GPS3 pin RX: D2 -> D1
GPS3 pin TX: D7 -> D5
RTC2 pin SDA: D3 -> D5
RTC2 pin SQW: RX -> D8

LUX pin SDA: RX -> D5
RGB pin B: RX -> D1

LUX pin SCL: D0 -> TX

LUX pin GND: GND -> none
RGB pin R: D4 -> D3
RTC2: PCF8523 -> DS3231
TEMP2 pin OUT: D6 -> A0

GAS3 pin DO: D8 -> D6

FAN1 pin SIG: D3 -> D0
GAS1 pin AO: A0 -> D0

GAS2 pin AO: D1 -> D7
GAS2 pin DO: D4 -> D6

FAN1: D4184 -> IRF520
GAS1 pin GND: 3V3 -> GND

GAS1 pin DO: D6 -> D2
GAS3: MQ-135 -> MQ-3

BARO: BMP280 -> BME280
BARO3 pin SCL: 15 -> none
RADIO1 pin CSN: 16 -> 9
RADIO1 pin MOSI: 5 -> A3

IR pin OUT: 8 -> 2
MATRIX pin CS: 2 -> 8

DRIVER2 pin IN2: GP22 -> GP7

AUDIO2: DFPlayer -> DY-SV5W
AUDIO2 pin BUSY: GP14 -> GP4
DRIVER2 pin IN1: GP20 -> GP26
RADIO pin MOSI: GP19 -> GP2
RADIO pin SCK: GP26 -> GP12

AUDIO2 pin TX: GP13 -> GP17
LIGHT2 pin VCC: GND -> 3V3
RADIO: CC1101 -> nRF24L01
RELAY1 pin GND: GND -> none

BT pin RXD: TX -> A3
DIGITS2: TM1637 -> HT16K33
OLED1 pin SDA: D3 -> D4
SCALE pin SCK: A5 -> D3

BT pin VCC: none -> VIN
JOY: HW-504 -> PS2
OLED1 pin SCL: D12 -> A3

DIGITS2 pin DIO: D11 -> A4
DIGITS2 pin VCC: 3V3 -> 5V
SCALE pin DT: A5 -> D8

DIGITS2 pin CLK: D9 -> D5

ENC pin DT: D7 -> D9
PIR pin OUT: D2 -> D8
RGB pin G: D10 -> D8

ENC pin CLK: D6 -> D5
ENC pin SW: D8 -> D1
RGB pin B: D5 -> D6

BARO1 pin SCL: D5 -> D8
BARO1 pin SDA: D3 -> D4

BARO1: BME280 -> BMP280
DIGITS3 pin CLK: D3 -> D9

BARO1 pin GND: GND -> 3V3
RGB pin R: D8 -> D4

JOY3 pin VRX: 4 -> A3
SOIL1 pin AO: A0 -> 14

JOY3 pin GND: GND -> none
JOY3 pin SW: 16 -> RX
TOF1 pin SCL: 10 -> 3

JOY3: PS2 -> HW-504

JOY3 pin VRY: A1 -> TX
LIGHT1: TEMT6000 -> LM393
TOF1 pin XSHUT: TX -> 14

● ● ● ● ● ● ●

■ Task to carry out
When the line with "TEMP2 pin OUT: D6 -> A0" is reached in the data above, start copying there, and copy each line exactly until the line with "RADIO pin MOSI: GP19 -> GP2" has been copied; copy nothing else.

■ Answer section
TEMP2 pin OUT: D6 -> A0

GAS3 pin DO: D8 -> D6

FAN1 pin SIG: D3 -> D0
GAS1 pin AO: A0 -> D0

GAS2 pin AO: D1 -> D7
GAS2 pin DO: D4 -> D6

FAN1: D4184 -> IRF520
GAS1 pin GND: 3V3 -> GND

GAS1 pin DO: D6 -> D2
GAS3: MQ-135 -> MQ-3

BARO: BMP280 -> BME280
BARO3 pin SCL: 15 -> none
RADIO1 pin CSN: 16 -> 9
RADIO1 pin MOSI: 5 -> A3

IR pin OUT: 8 -> 2
MATRIX pin CS: 2 -> 8

DRIVER2 pin IN2: GP22 -> GP7

AUDIO2: DFPlayer -> DY-SV5W
AUDIO2 pin BUSY: GP14 -> GP4
DRIVER2 pin IN1: GP20 -> GP26
RADIO pin MOSI: GP19 -> GP2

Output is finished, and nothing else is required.